--- START ---
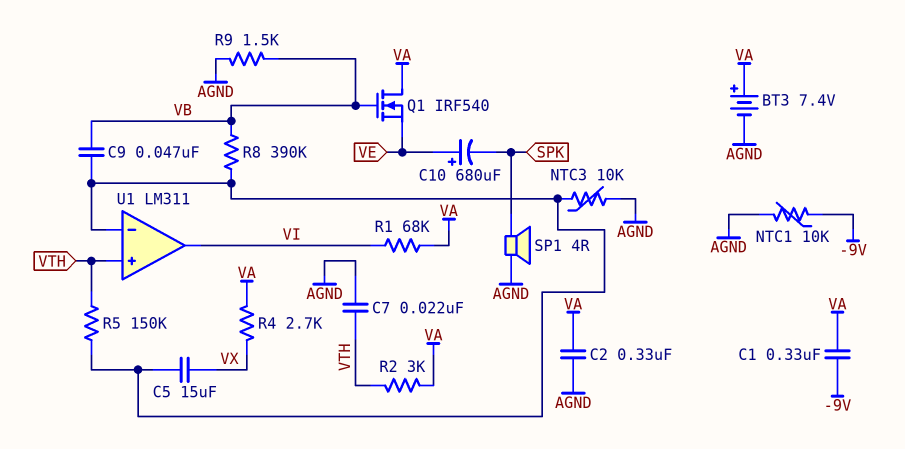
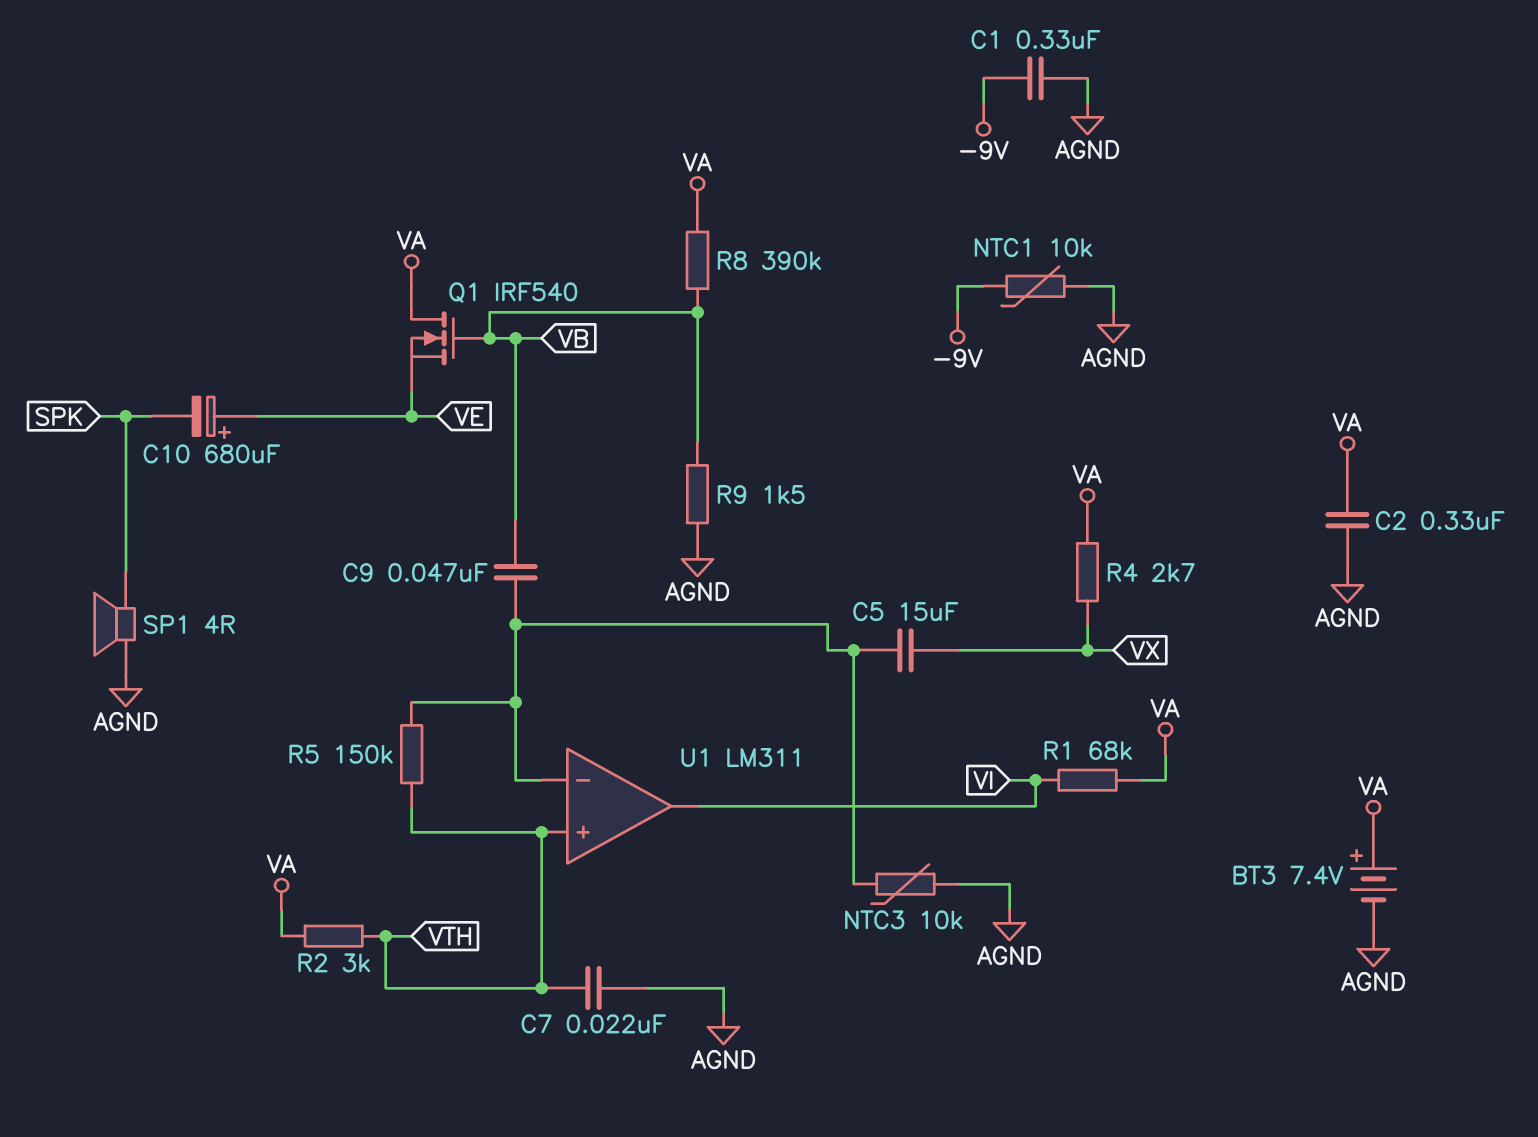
C1: 330nF (-9V, VA) -> 330nF (-9V, AGND)
R8: 390k (U1/in-, VB) -> 390k (VA, VB)

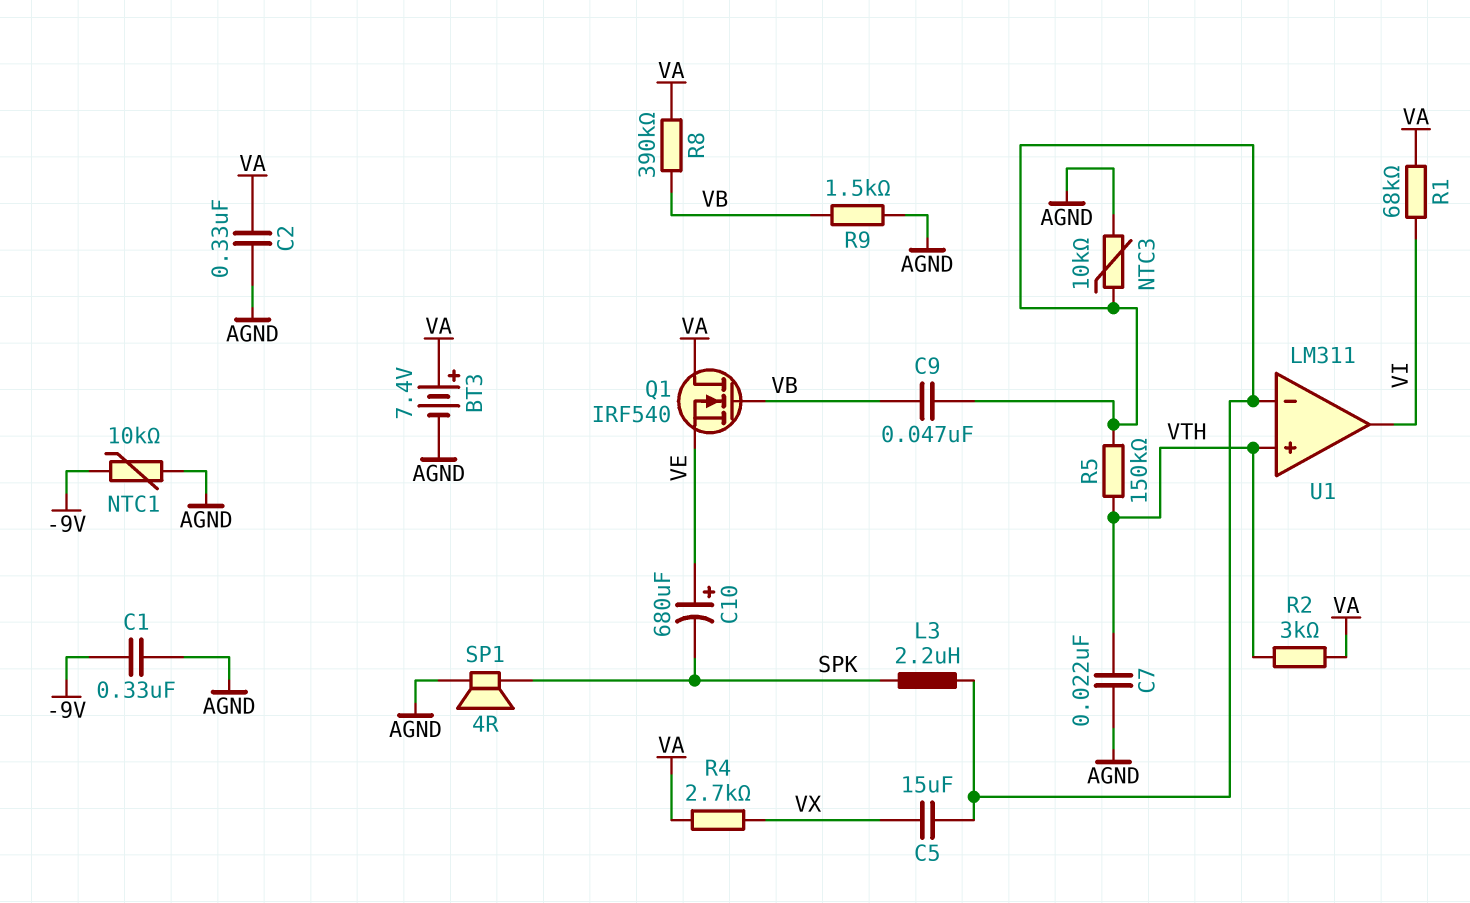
L3: none -> 2.2uH (SPK, U1/in-)

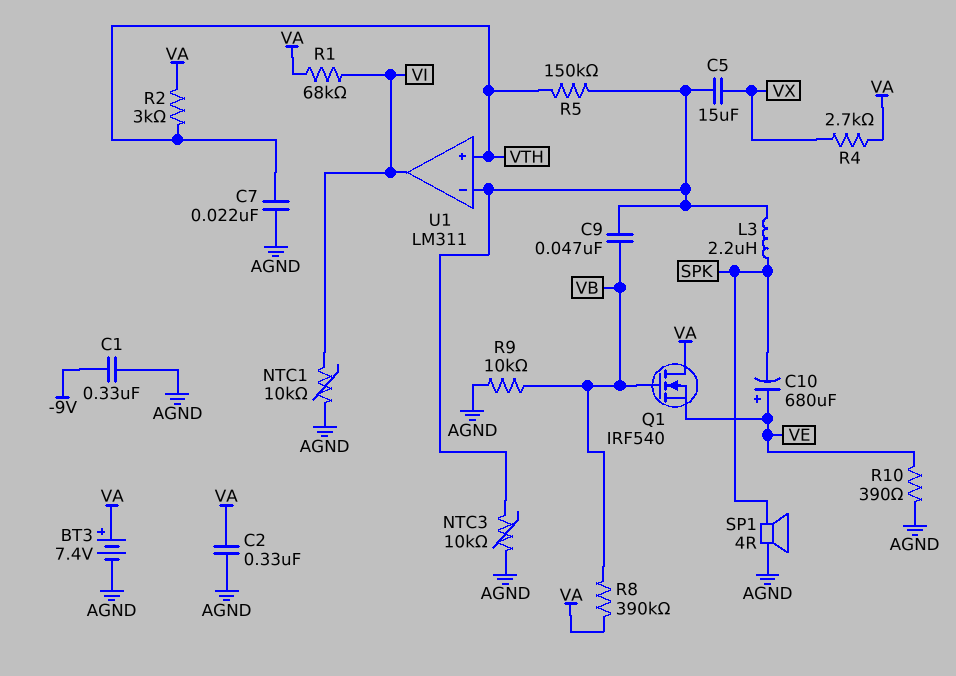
NTC1: 10k (-9V, AGND) -> 10k (AGND, VI)
R9: 1.5k (AGND, VB) -> 10k (AGND, VB)
R10: none -> 390 (AGND, VE)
--- END ---
**TASK PROMPT:** Leaving the pictures out, output each line of the listing exactly.

**SOLUTION FOR THIS EXERCISE:**
C1: 330nF (-9V, VA) -> 330nF (-9V, AGND)
R8: 390k (U1/in-, VB) -> 390k (VA, VB)

L3: none -> 2.2uH (SPK, U1/in-)

NTC1: 10k (-9V, AGND) -> 10k (AGND, VI)
R9: 1.5k (AGND, VB) -> 10k (AGND, VB)
R10: none -> 390 (AGND, VE)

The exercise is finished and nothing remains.